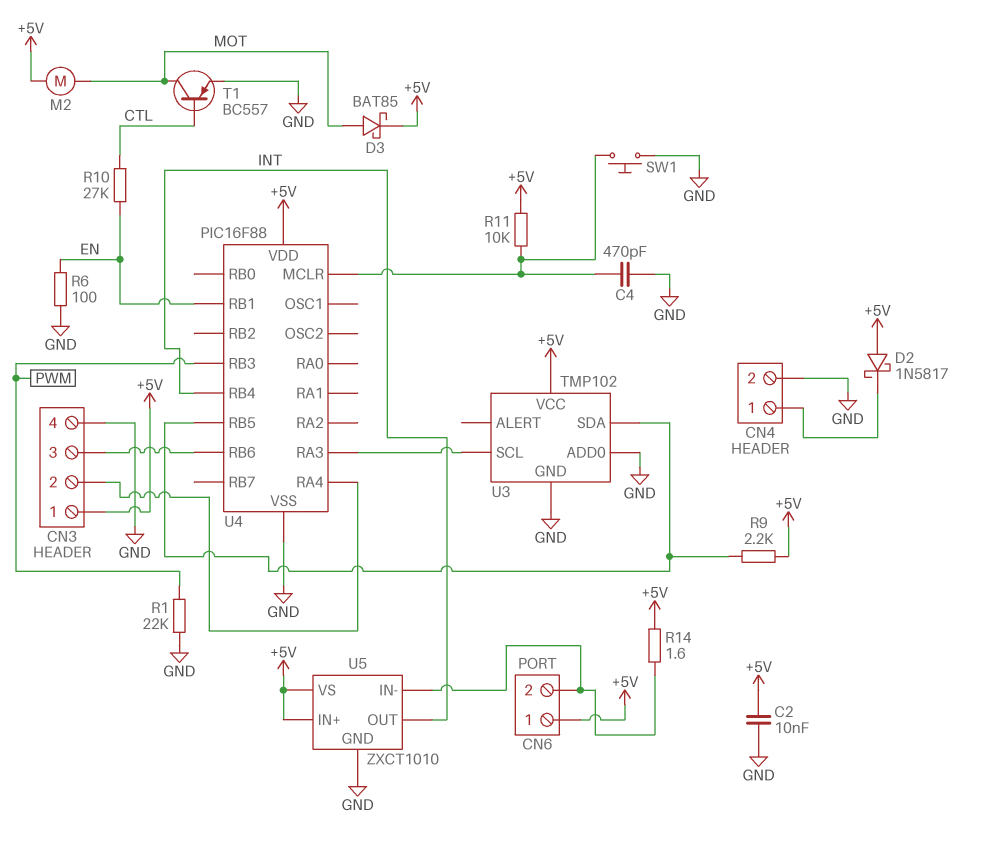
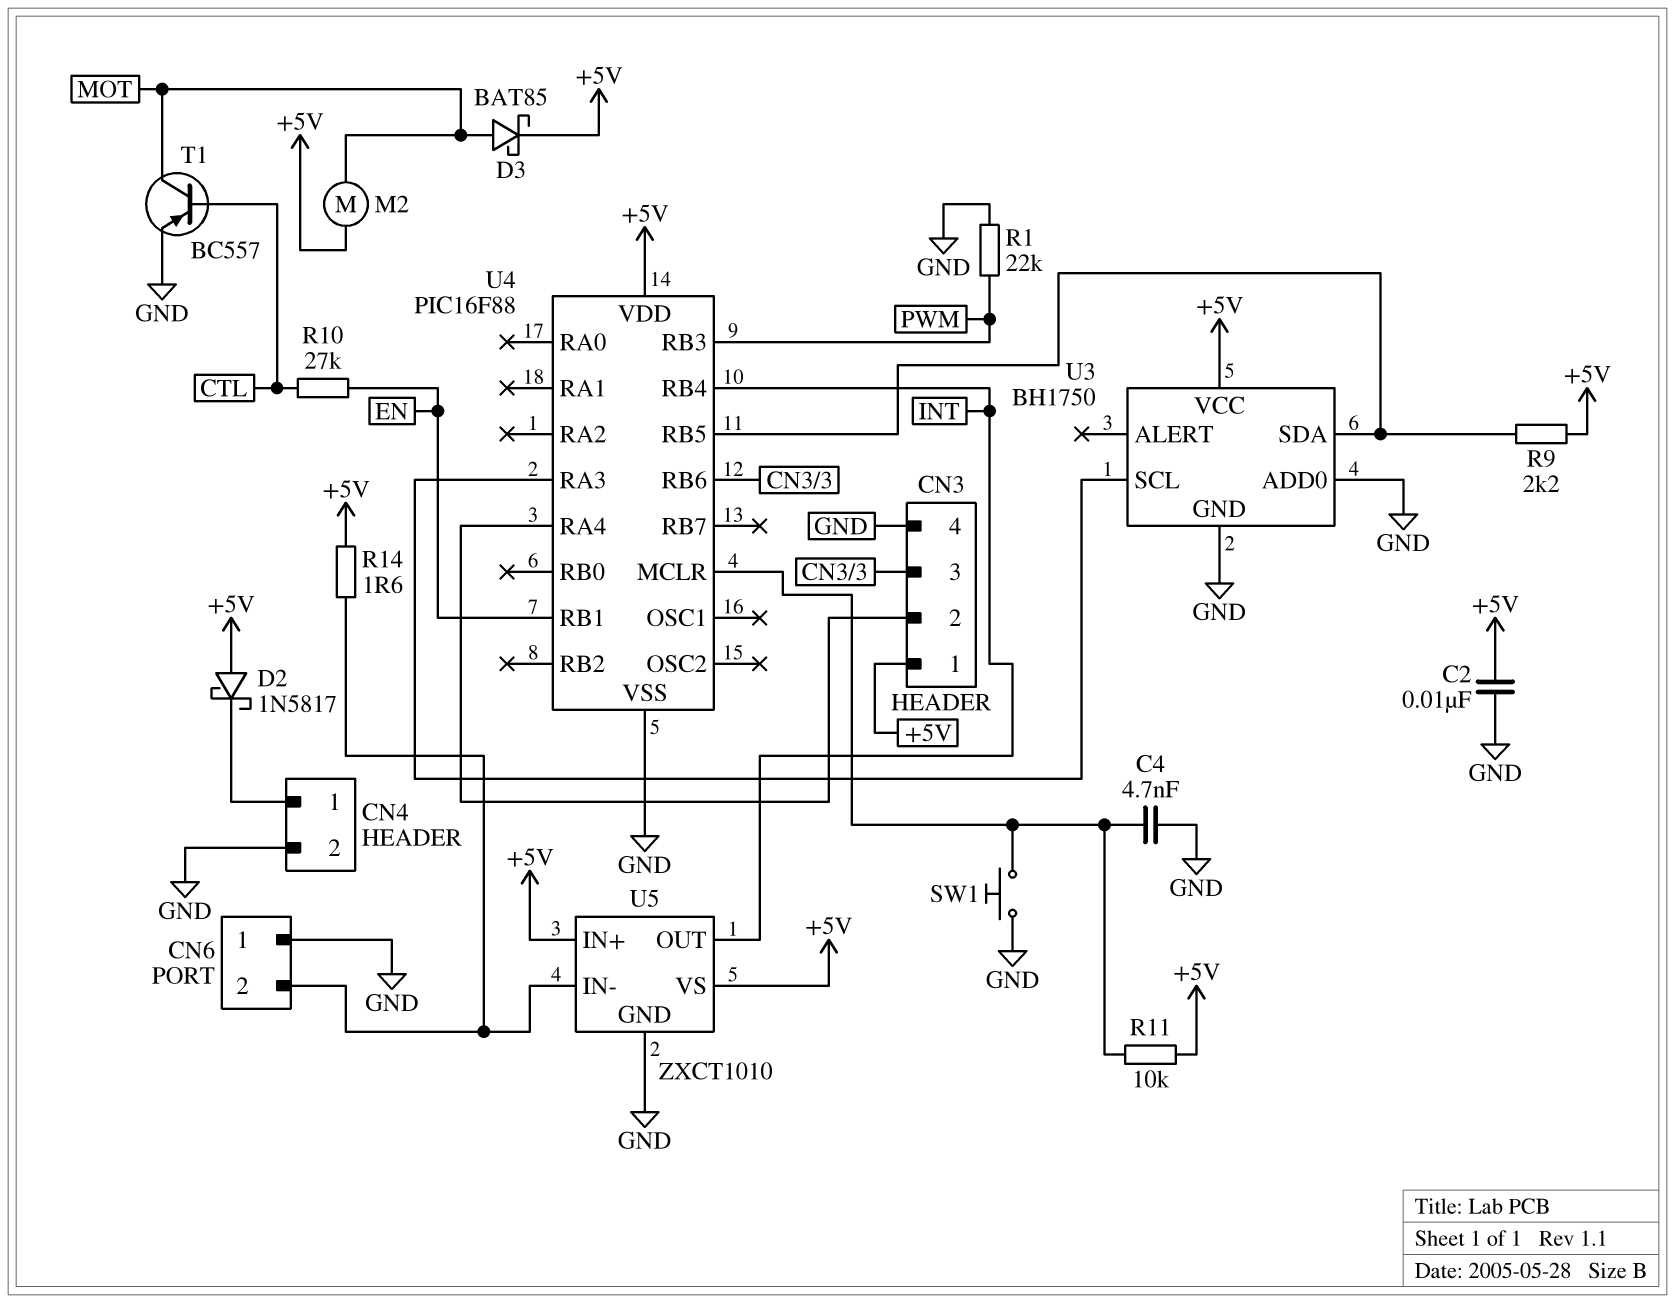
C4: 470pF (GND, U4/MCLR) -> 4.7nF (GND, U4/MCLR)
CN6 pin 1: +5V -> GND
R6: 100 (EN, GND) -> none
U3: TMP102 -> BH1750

────────

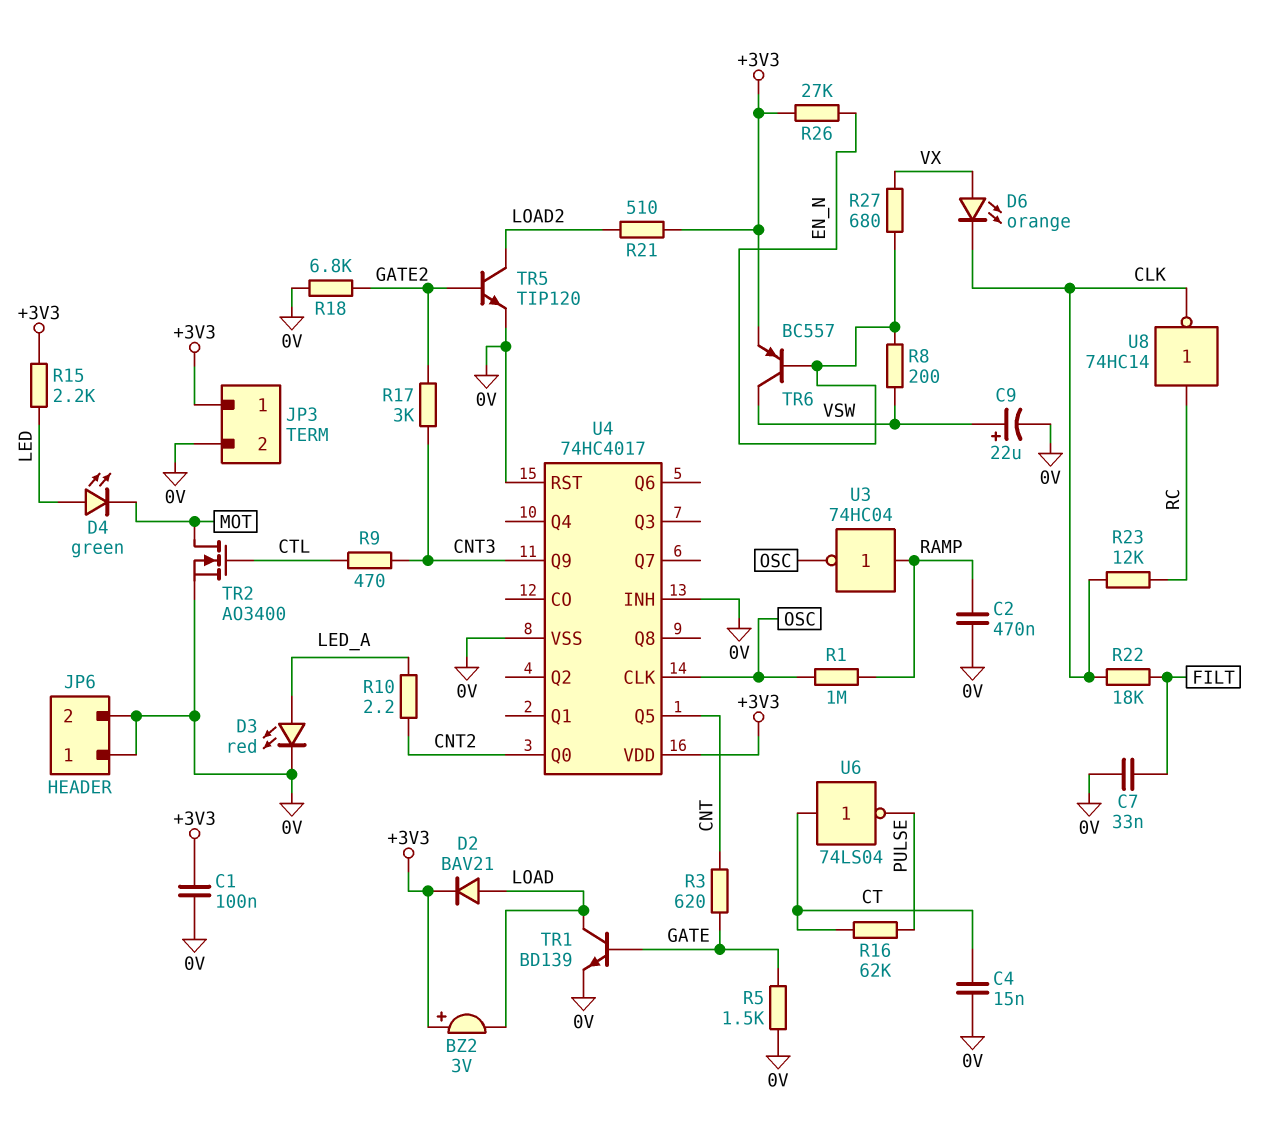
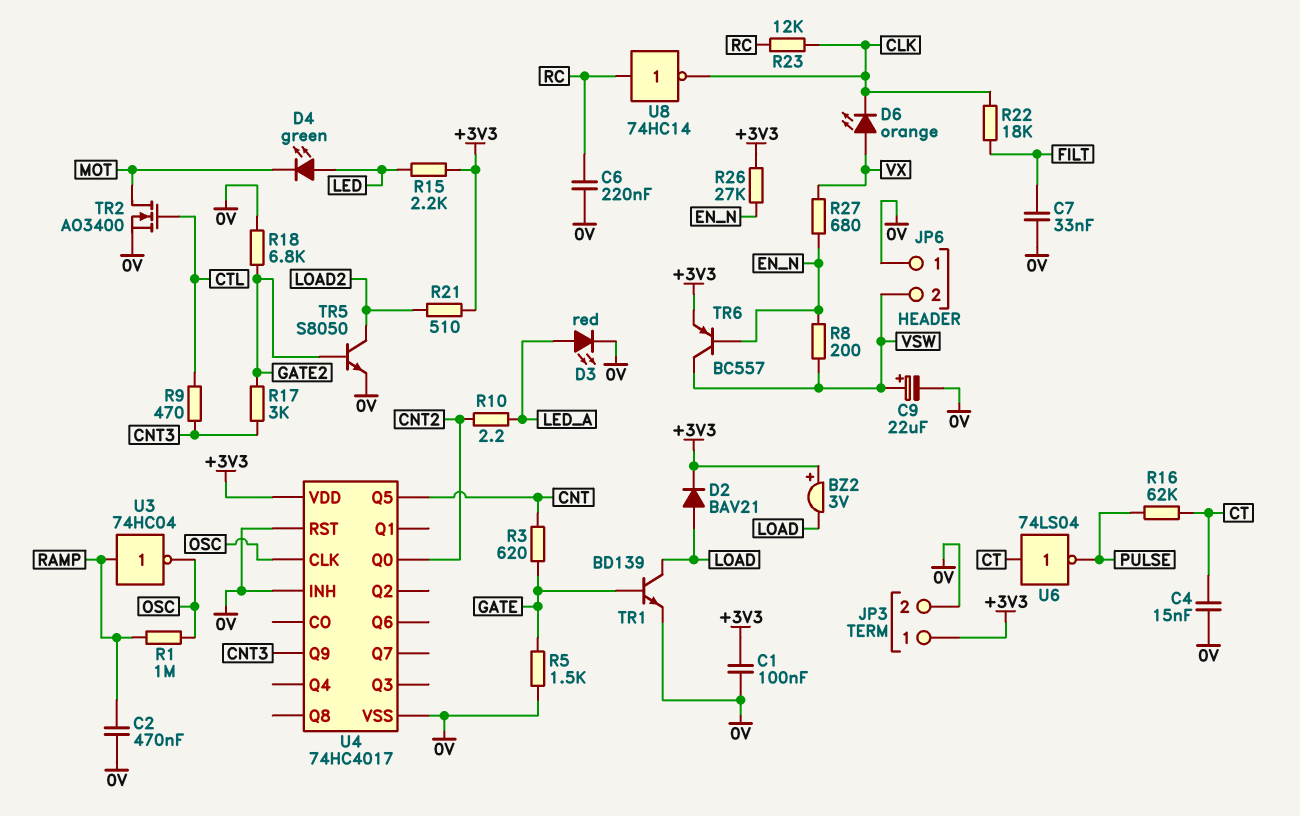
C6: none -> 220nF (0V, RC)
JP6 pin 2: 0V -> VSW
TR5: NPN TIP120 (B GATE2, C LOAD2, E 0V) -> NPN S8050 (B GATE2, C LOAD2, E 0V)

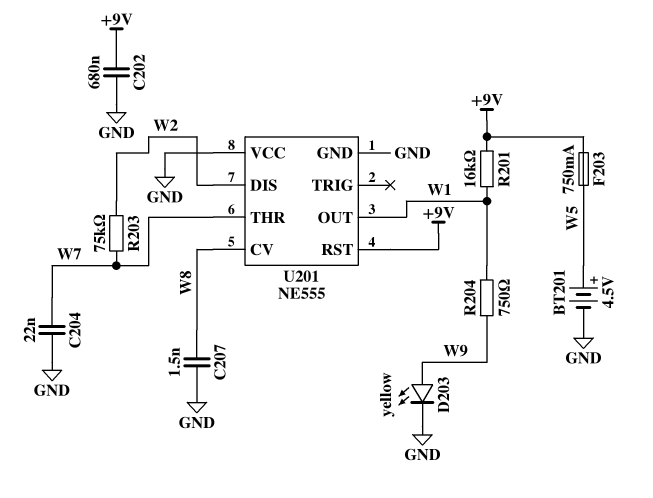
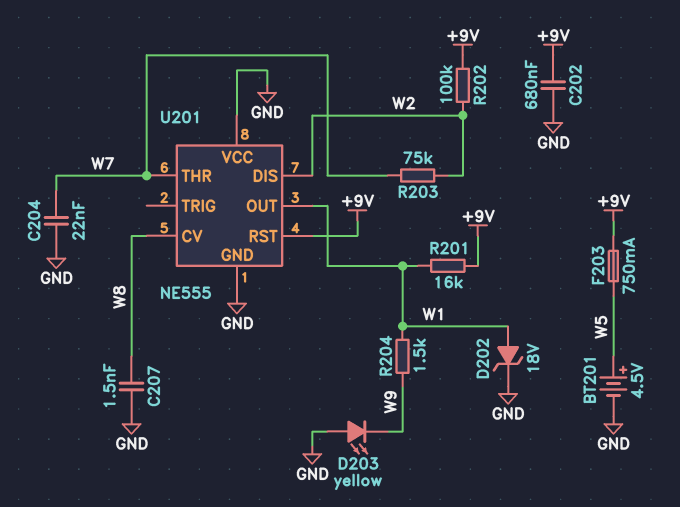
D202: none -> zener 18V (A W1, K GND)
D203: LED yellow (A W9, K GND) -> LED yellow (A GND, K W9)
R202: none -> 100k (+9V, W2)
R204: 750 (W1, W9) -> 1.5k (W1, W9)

────────

• [Exercise requirements]: Show me every line of the entries above that holds "none".

• [Solution below]:
R6: 100 (EN, GND) -> none
C6: none -> 220nF (0V, RC)
D202: none -> zener 18V (A W1, K GND)
R202: none -> 100k (+9V, W2)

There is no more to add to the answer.